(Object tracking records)
□ □ □
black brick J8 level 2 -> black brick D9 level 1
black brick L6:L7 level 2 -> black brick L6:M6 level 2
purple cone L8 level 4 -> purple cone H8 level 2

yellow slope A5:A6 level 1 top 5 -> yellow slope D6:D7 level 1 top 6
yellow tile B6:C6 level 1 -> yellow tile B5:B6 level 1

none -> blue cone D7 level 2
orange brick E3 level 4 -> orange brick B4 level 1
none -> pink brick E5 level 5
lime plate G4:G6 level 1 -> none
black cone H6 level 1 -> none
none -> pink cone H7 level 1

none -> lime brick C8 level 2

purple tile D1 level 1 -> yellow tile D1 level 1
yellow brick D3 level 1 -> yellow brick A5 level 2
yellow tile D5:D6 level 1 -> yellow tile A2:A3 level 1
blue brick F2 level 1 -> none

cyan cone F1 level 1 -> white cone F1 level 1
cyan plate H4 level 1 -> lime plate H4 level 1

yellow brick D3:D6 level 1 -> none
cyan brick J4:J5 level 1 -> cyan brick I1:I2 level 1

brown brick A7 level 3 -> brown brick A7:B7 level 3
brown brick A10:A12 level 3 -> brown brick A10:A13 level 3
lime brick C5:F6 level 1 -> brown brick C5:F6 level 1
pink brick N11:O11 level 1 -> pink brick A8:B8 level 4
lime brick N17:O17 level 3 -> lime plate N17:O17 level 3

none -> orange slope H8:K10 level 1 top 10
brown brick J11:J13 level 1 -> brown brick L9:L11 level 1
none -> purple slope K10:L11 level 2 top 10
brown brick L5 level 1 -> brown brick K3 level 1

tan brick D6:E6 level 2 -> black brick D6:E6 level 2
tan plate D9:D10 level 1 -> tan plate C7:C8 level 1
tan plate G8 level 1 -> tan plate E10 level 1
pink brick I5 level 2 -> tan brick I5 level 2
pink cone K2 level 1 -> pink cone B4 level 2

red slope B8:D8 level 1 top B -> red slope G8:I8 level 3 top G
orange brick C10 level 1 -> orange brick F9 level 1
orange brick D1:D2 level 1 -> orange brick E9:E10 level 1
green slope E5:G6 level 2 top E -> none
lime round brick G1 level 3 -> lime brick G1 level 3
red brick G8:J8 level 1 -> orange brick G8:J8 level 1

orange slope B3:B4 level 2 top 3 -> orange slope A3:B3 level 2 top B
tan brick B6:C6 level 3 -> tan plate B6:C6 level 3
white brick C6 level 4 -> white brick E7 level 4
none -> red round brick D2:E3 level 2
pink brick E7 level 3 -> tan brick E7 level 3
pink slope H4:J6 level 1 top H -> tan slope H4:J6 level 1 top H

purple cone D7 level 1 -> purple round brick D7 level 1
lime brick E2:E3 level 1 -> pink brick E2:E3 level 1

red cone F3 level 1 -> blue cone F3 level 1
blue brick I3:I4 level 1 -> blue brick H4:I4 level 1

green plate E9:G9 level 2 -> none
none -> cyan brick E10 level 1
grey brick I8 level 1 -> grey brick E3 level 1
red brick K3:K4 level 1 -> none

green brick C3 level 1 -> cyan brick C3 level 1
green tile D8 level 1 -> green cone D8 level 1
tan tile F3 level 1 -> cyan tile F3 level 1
□ □ □
Task>
Every line of the data above belongs in the answer, unchanged.

Solved exercise>
black brick J8 level 2 -> black brick D9 level 1
black brick L6:L7 level 2 -> black brick L6:M6 level 2
purple cone L8 level 4 -> purple cone H8 level 2

yellow slope A5:A6 level 1 top 5 -> yellow slope D6:D7 level 1 top 6
yellow tile B6:C6 level 1 -> yellow tile B5:B6 level 1

none -> blue cone D7 level 2
orange brick E3 level 4 -> orange brick B4 level 1
none -> pink brick E5 level 5
lime plate G4:G6 level 1 -> none
black cone H6 level 1 -> none
none -> pink cone H7 level 1

none -> lime brick C8 level 2

purple tile D1 level 1 -> yellow tile D1 level 1
yellow brick D3 level 1 -> yellow brick A5 level 2
yellow tile D5:D6 level 1 -> yellow tile A2:A3 level 1
blue brick F2 level 1 -> none

cyan cone F1 level 1 -> white cone F1 level 1
cyan plate H4 level 1 -> lime plate H4 level 1

yellow brick D3:D6 level 1 -> none
cyan brick J4:J5 level 1 -> cyan brick I1:I2 level 1

brown brick A7 level 3 -> brown brick A7:B7 level 3
brown brick A10:A12 level 3 -> brown brick A10:A13 level 3
lime brick C5:F6 level 1 -> brown brick C5:F6 level 1
pink brick N11:O11 level 1 -> pink brick A8:B8 level 4
lime brick N17:O17 level 3 -> lime plate N17:O17 level 3

none -> orange slope H8:K10 level 1 top 10
brown brick J11:J13 level 1 -> brown brick L9:L11 level 1
none -> purple slope K10:L11 level 2 top 10
brown brick L5 level 1 -> brown brick K3 level 1

tan brick D6:E6 level 2 -> black brick D6:E6 level 2
tan plate D9:D10 level 1 -> tan plate C7:C8 level 1
tan plate G8 level 1 -> tan plate E10 level 1
pink brick I5 level 2 -> tan brick I5 level 2
pink cone K2 level 1 -> pink cone B4 level 2

red slope B8:D8 level 1 top B -> red slope G8:I8 level 3 top G
orange brick C10 level 1 -> orange brick F9 level 1
orange brick D1:D2 level 1 -> orange brick E9:E10 level 1
green slope E5:G6 level 2 top E -> none
lime round brick G1 level 3 -> lime brick G1 level 3
red brick G8:J8 level 1 -> orange brick G8:J8 level 1

orange slope B3:B4 level 2 top 3 -> orange slope A3:B3 level 2 top B
tan brick B6:C6 level 3 -> tan plate B6:C6 level 3
white brick C6 level 4 -> white brick E7 level 4
none -> red round brick D2:E3 level 2
pink brick E7 level 3 -> tan brick E7 level 3
pink slope H4:J6 level 1 top H -> tan slope H4:J6 level 1 top H

purple cone D7 level 1 -> purple round brick D7 level 1
lime brick E2:E3 level 1 -> pink brick E2:E3 level 1

red cone F3 level 1 -> blue cone F3 level 1
blue brick I3:I4 level 1 -> blue brick H4:I4 level 1

green plate E9:G9 level 2 -> none
none -> cyan brick E10 level 1
grey brick I8 level 1 -> grey brick E3 level 1
red brick K3:K4 level 1 -> none

green brick C3 level 1 -> cyan brick C3 level 1
green tile D8 level 1 -> green cone D8 level 1
tan tile F3 level 1 -> cyan tile F3 level 1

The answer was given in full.